Task details | Check the lines of the listing below for the word "black", and state only how many have it.

Available data |

▽

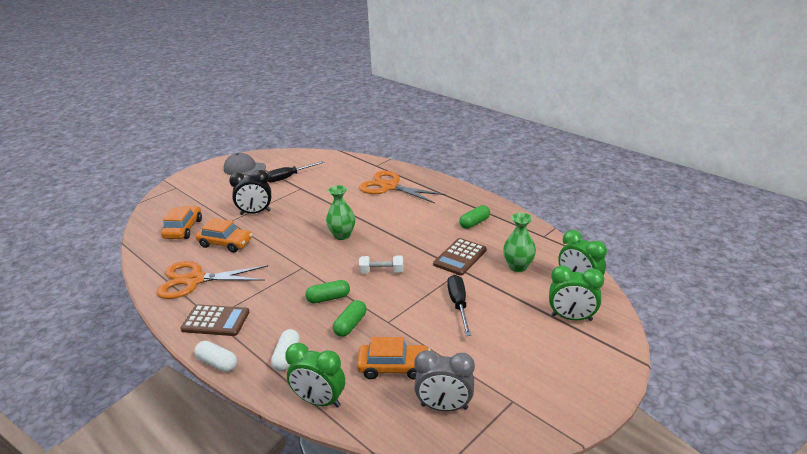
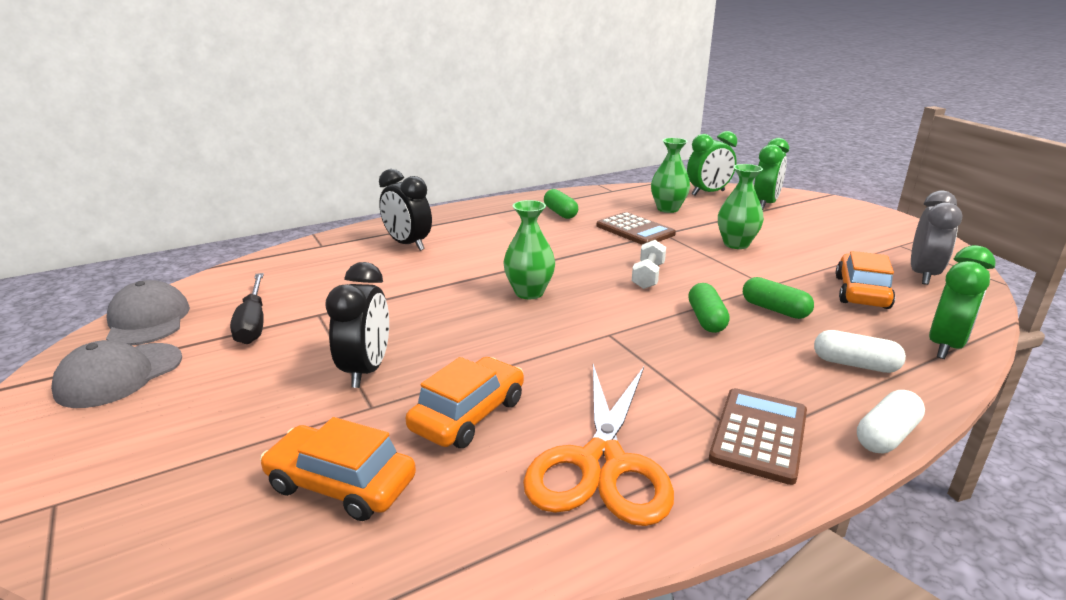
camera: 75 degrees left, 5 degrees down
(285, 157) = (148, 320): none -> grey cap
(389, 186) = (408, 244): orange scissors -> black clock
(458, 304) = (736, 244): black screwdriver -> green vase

△

Answer to the exercise | 2